Go through the listing below and repeat it exactly, dropping the pictures.

----- DATA EXTRACT -----

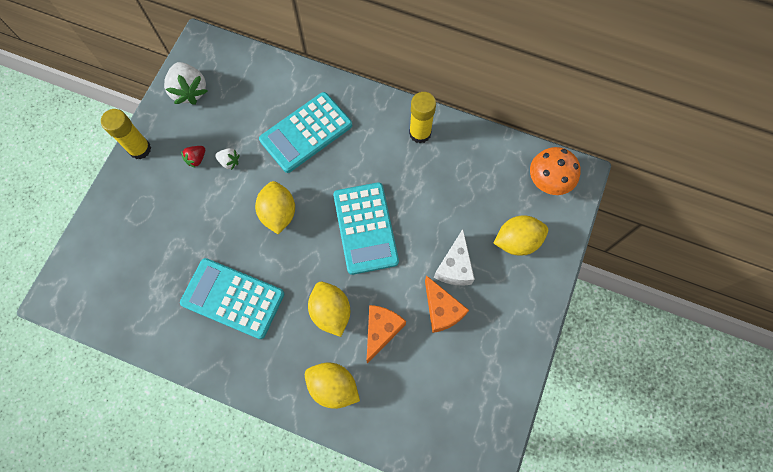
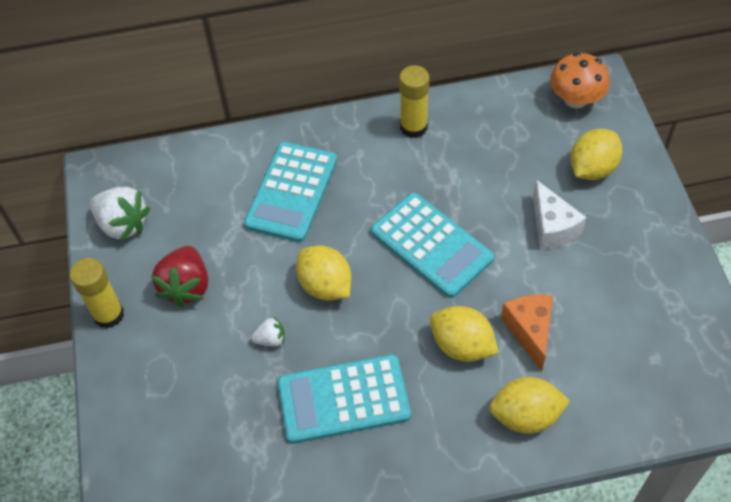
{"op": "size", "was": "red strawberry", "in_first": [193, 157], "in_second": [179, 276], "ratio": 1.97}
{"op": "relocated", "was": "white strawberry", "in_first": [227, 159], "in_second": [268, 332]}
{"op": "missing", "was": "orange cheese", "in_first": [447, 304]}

-----

— REPLY —
{"op": "size", "was": "red strawberry", "in_first": [193, 157], "in_second": [179, 276], "ratio": 1.97}
{"op": "relocated", "was": "white strawberry", "in_first": [227, 159], "in_second": [268, 332]}
{"op": "missing", "was": "orange cheese", "in_first": [447, 304]}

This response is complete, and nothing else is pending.